Top of Provided entries
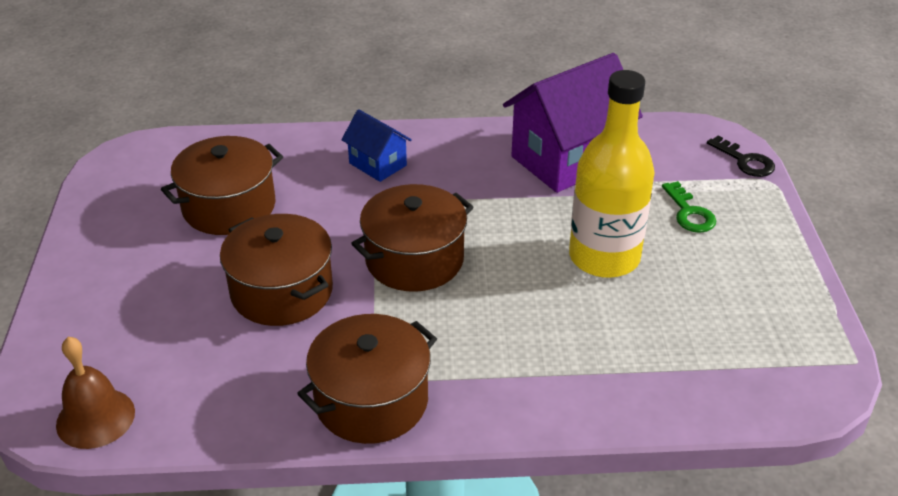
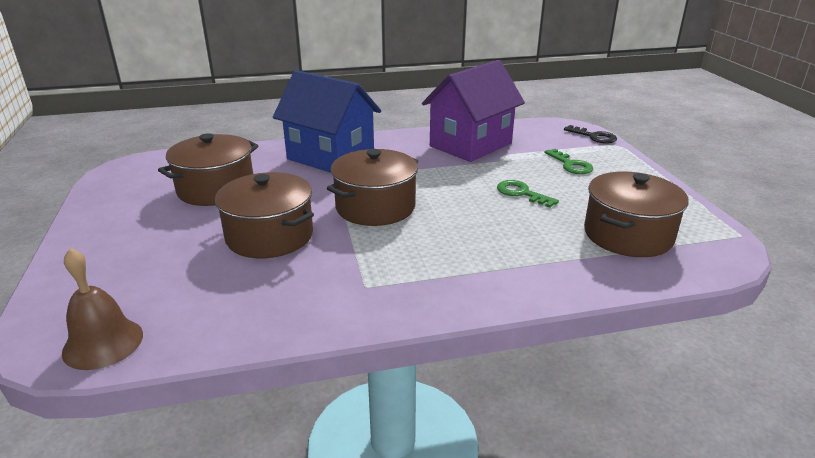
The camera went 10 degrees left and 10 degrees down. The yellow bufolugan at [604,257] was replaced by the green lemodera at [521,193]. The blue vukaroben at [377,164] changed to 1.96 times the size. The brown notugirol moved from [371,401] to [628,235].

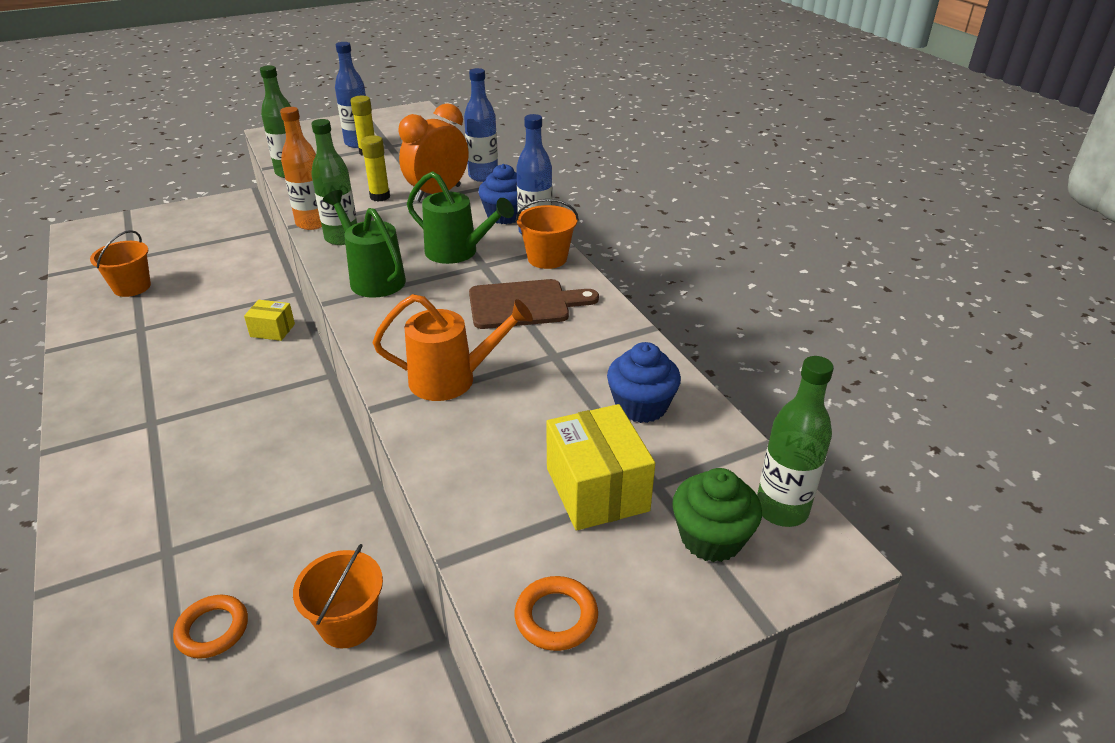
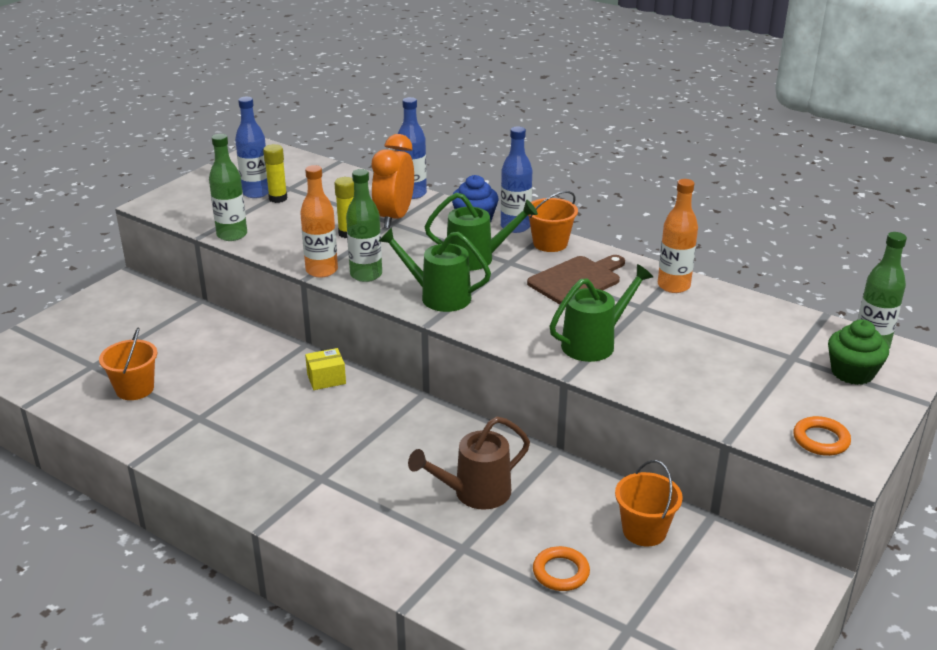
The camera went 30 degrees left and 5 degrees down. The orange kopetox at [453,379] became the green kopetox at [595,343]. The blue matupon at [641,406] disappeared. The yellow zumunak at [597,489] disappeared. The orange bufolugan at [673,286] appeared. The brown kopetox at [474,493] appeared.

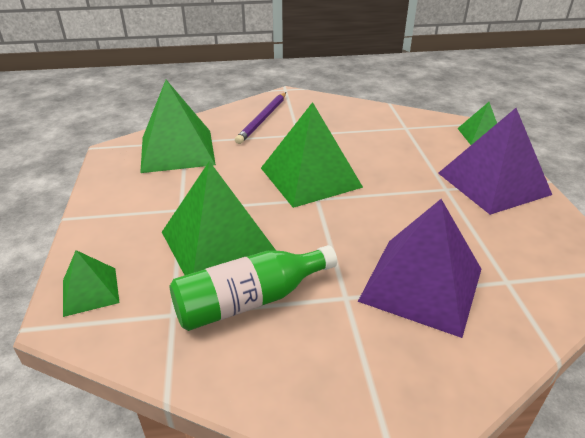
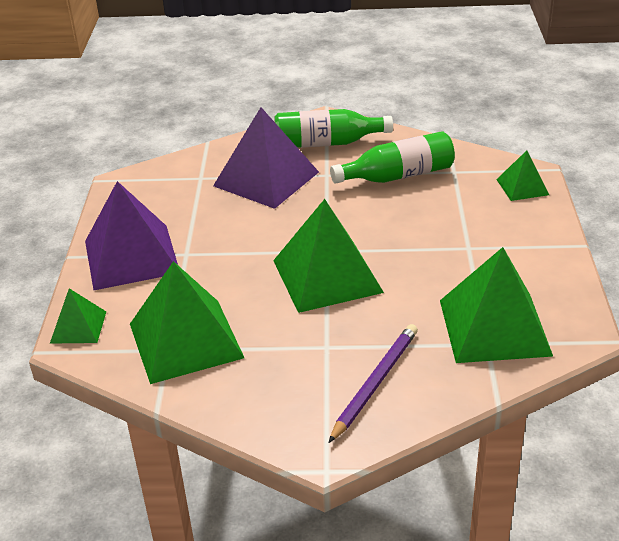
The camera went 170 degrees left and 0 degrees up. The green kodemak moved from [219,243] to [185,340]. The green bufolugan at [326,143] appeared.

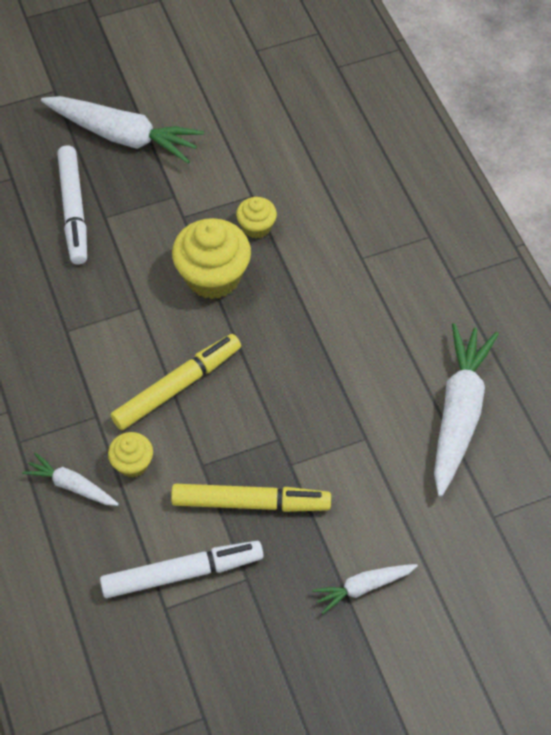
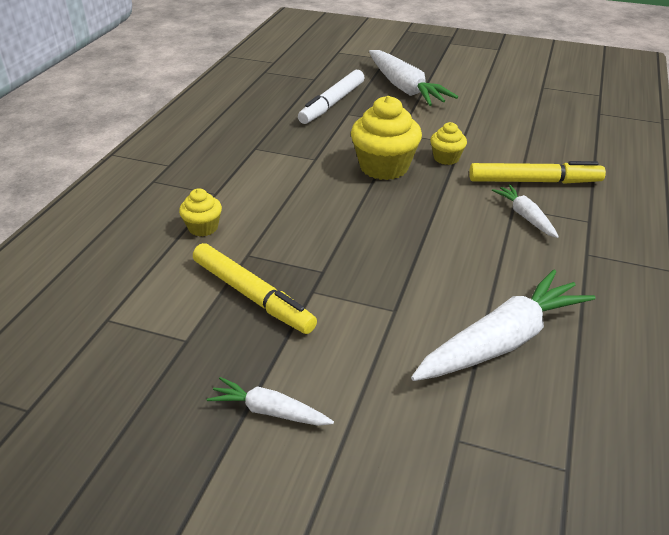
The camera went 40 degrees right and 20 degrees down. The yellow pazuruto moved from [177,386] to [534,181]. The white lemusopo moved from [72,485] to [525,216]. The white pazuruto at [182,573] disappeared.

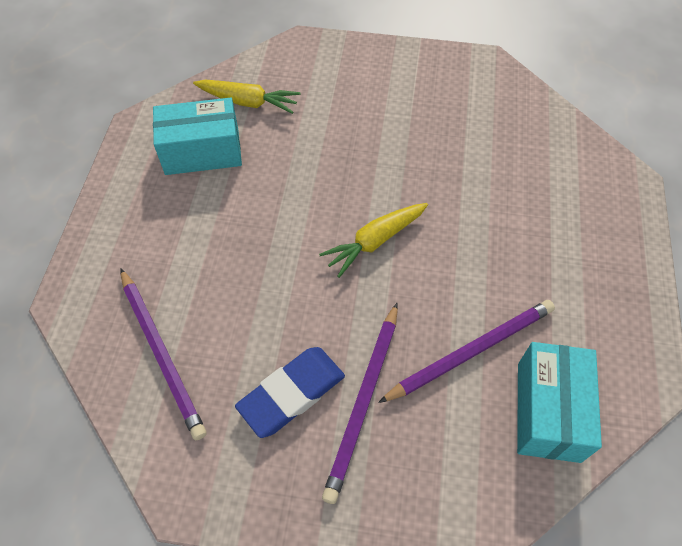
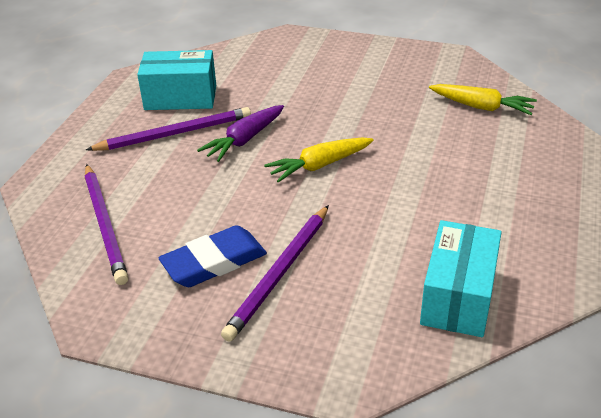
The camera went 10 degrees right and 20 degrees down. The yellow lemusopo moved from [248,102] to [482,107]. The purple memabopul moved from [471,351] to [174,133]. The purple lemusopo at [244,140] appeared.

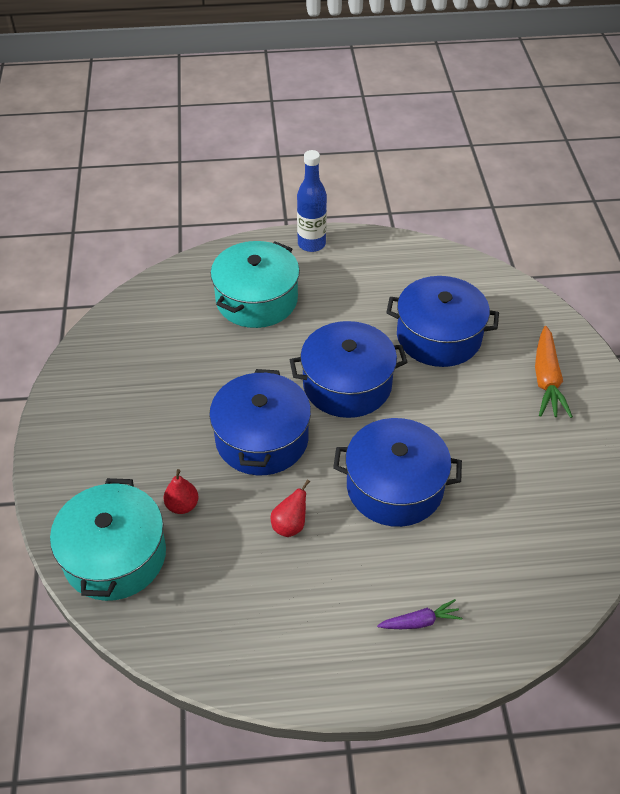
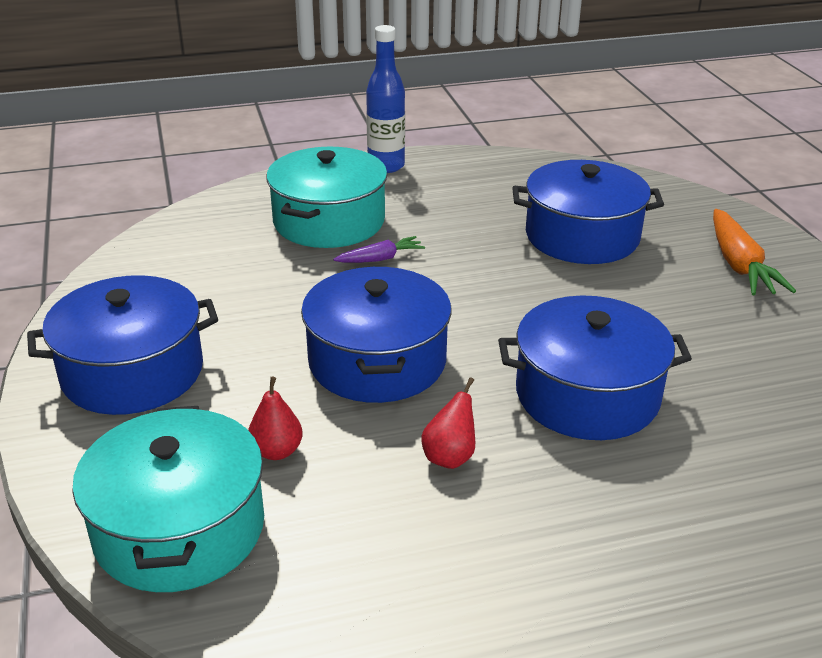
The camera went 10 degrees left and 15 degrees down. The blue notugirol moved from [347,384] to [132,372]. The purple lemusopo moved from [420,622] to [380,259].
Bottom of Provided entries
- [Exercise instructions]:
Retype the listing exactly and drop the pictures.

- [Written solution]:
The camera went 10 degrees left and 10 degrees down. The yellow bufolugan at [604,257] was replaced by the green lemodera at [521,193]. The blue vukaroben at [377,164] changed to 1.96 times the size. The brown notugirol moved from [371,401] to [628,235].

The camera went 30 degrees left and 5 degrees down. The orange kopetox at [453,379] became the green kopetox at [595,343]. The blue matupon at [641,406] disappeared. The yellow zumunak at [597,489] disappeared. The orange bufolugan at [673,286] appeared. The brown kopetox at [474,493] appeared.

The camera went 170 degrees left and 0 degrees up. The green kodemak moved from [219,243] to [185,340]. The green bufolugan at [326,143] appeared.

The camera went 40 degrees right and 20 degrees down. The yellow pazuruto moved from [177,386] to [534,181]. The white lemusopo moved from [72,485] to [525,216]. The white pazuruto at [182,573] disappeared.

The camera went 10 degrees right and 20 degrees down. The yellow lemusopo moved from [248,102] to [482,107]. The purple memabopul moved from [471,351] to [174,133]. The purple lemusopo at [244,140] appeared.

The camera went 10 degrees left and 15 degrees down. The blue notugirol moved from [347,384] to [132,372]. The purple lemusopo moved from [420,622] to [380,259].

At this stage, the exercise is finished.